[Excerpted data]
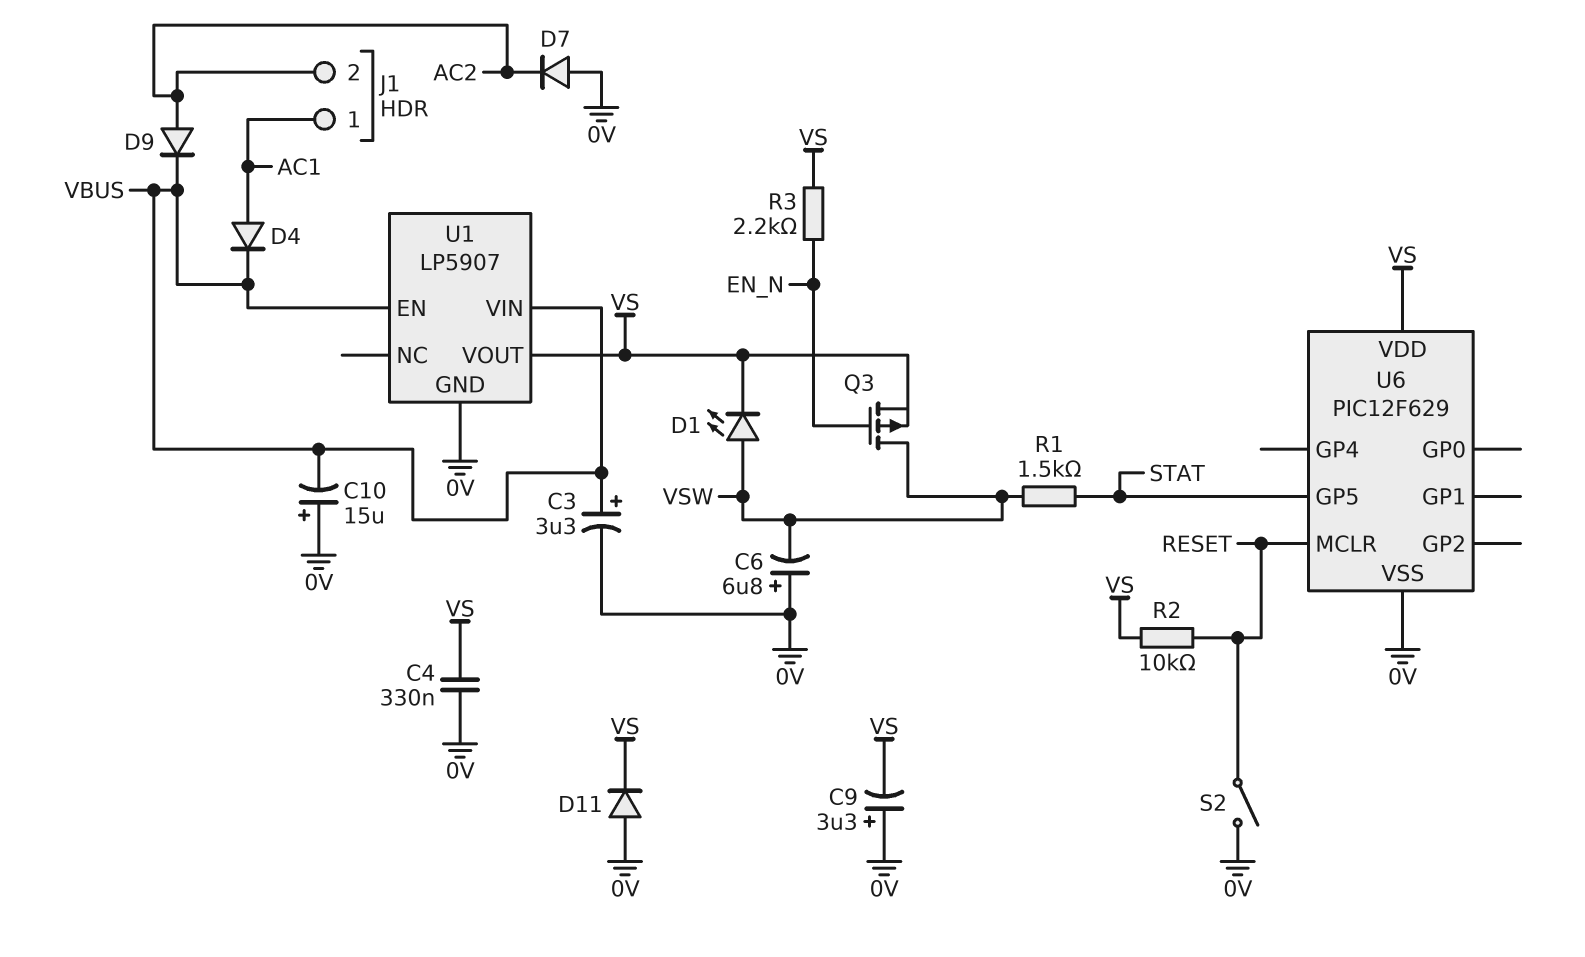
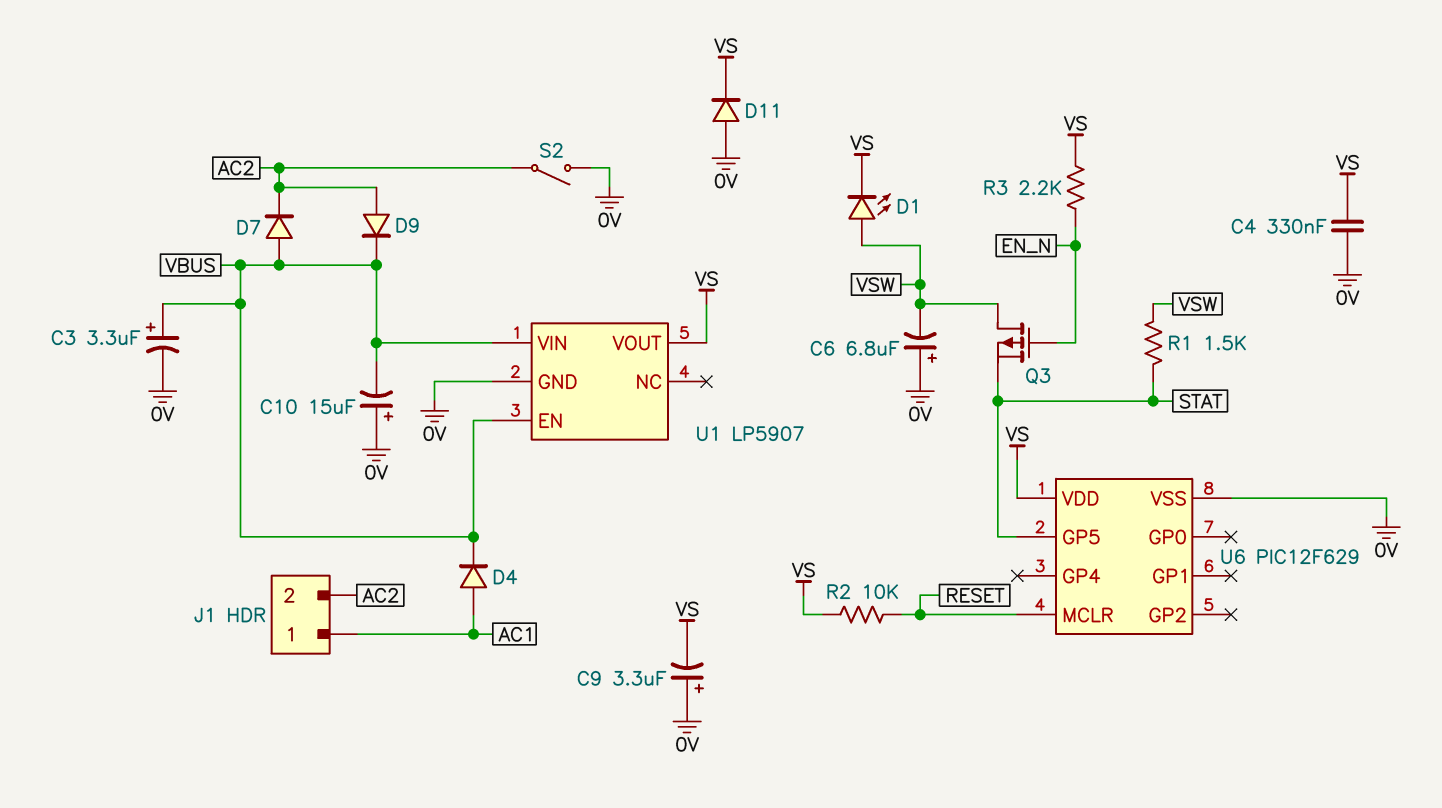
D7: diode (A 0V, K AC2) -> diode (A VBUS, K AC2)
Q3: PMOS (G EN_N, D VSW, S VS) -> PMOS (G EN_N, D VSW, S STAT)
S2: switch (0V, RESET) -> switch (0V, AC2)

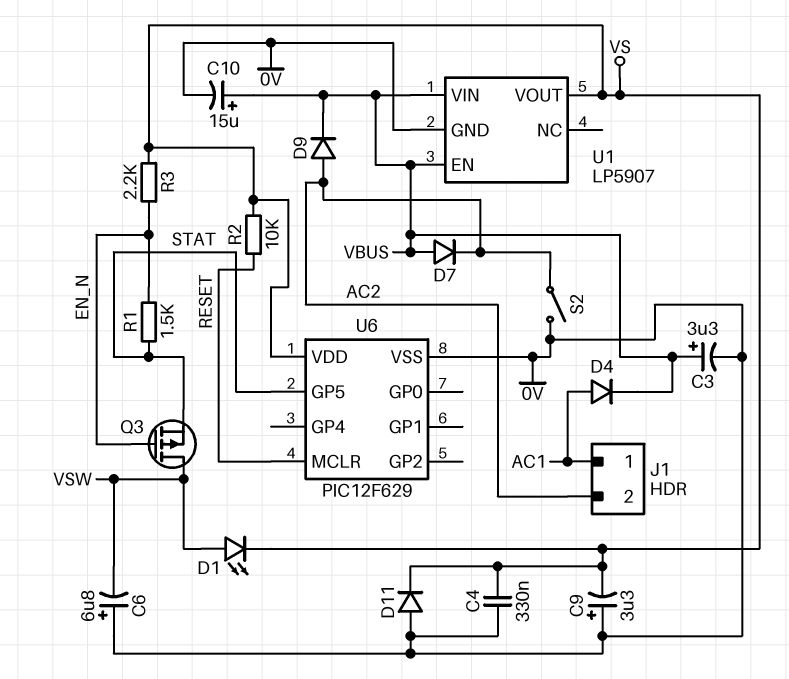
C10: 15uF (plus 0V, minus VBUS) -> 15uF (plus VBUS, minus 0V)
R1: 1.5k (STAT, VSW) -> 1.5k (EN_N, STAT)

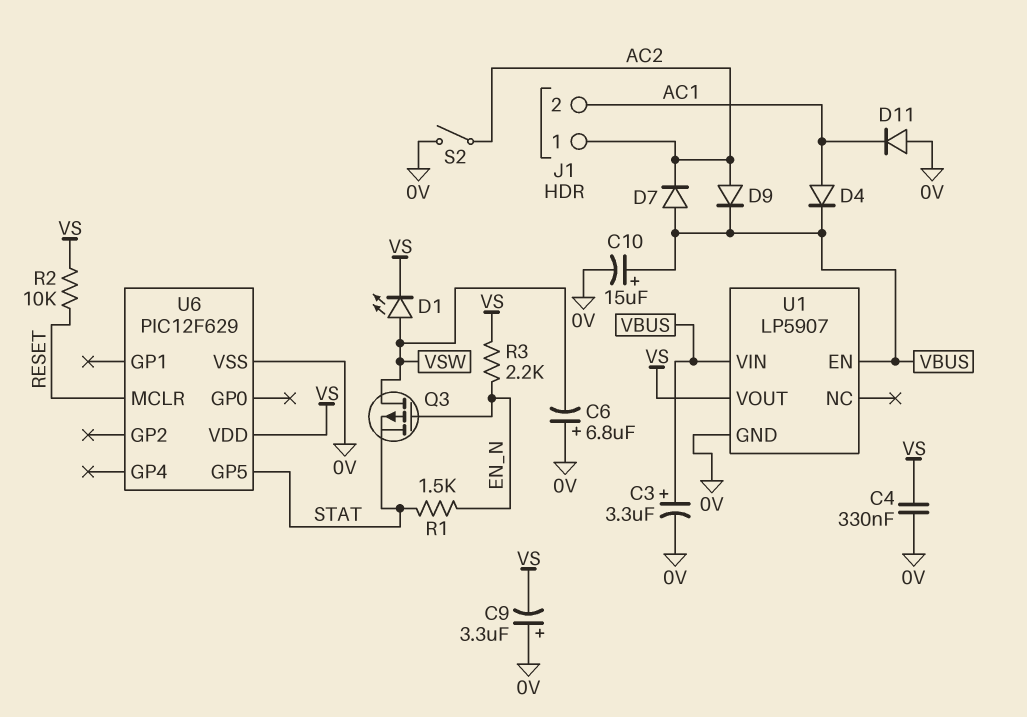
D11: diode (A 0V, K VS) -> diode (A 0V, K AC1)
J1 pin 1: AC1 -> AC2
J1 pin 2: AC2 -> AC1

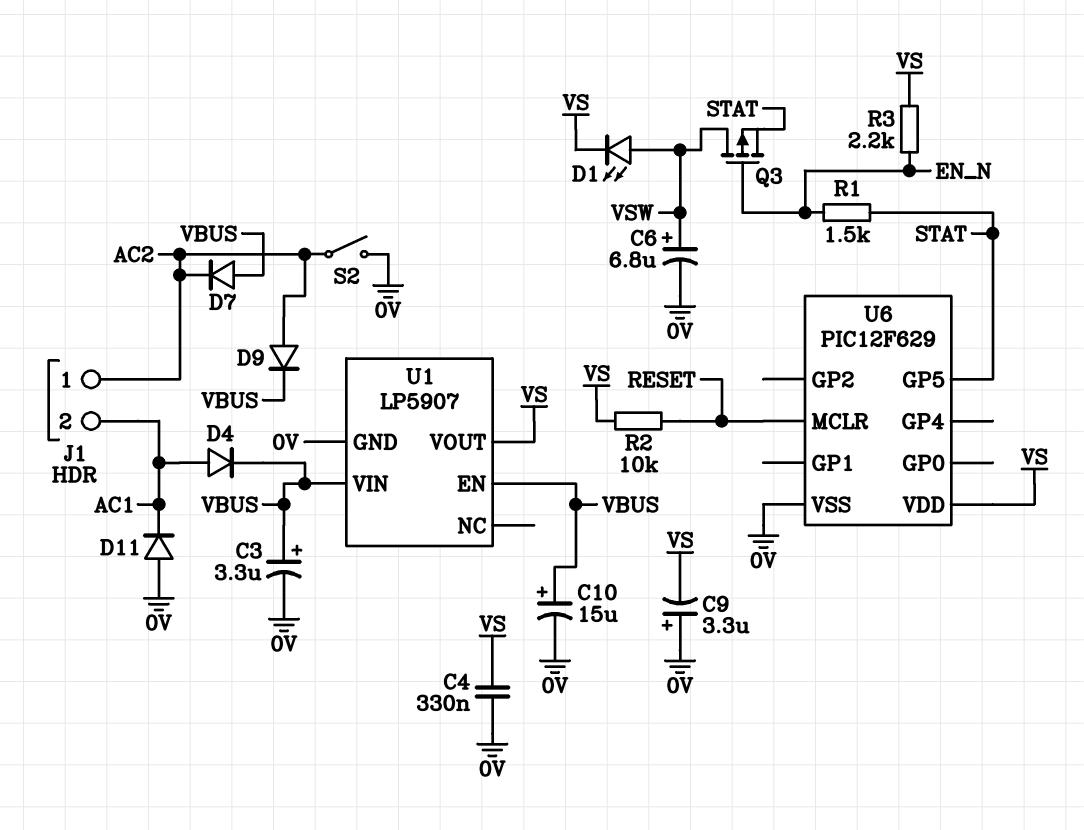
C6: 6.8uF (plus 0V, minus VSW) -> 6.8uF (plus VSW, minus 0V)

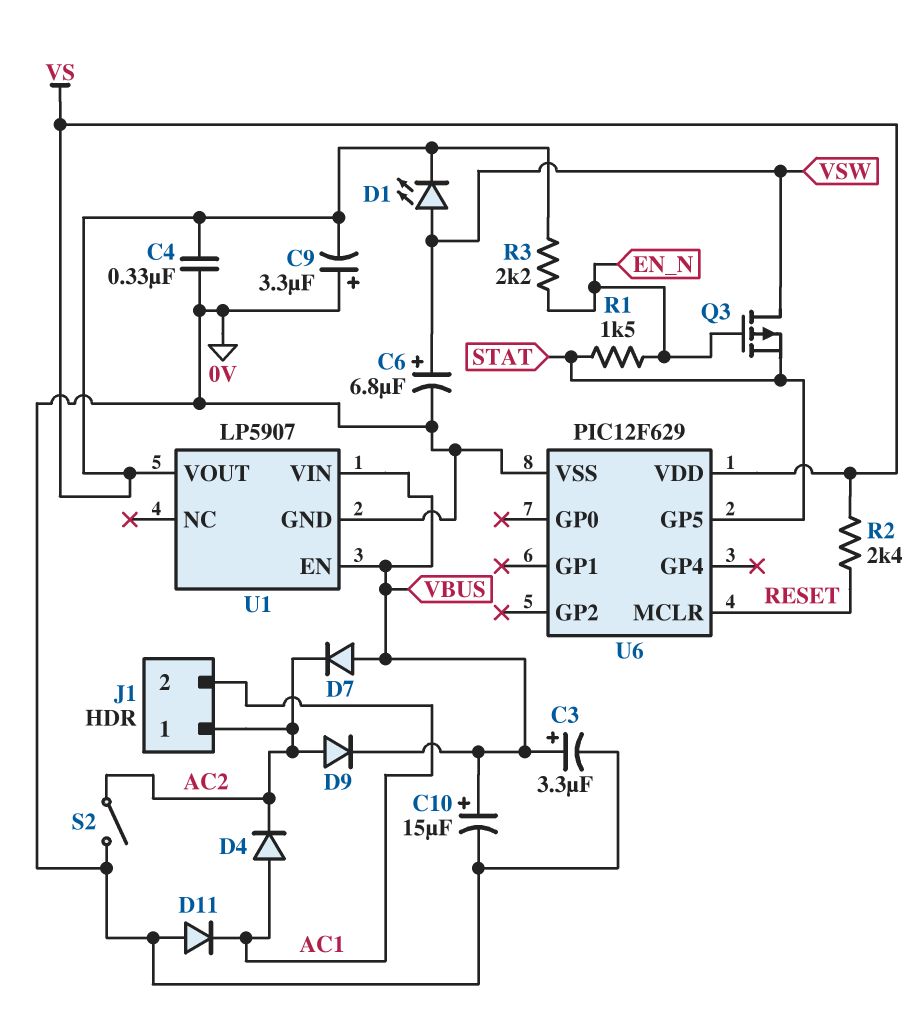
D4: diode (A AC1, K VBUS) -> diode (A AC1, K AC2)
R2: 10k (RESET, VS) -> 2.4k (RESET, VS)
[/Excerpted data]
• Problem description:
Please output the lines of the records above from the one with "J1 pin 1: AC1 -> AC2" through the last, exactly as they appear and with both ends included; skip any pictures and add nothing.

• Response to this task:
J1 pin 1: AC1 -> AC2
J1 pin 2: AC2 -> AC1

C6: 6.8uF (plus 0V, minus VSW) -> 6.8uF (plus VSW, minus 0V)

D4: diode (A AC1, K VBUS) -> diode (A AC1, K AC2)
R2: 10k (RESET, VS) -> 2.4k (RESET, VS)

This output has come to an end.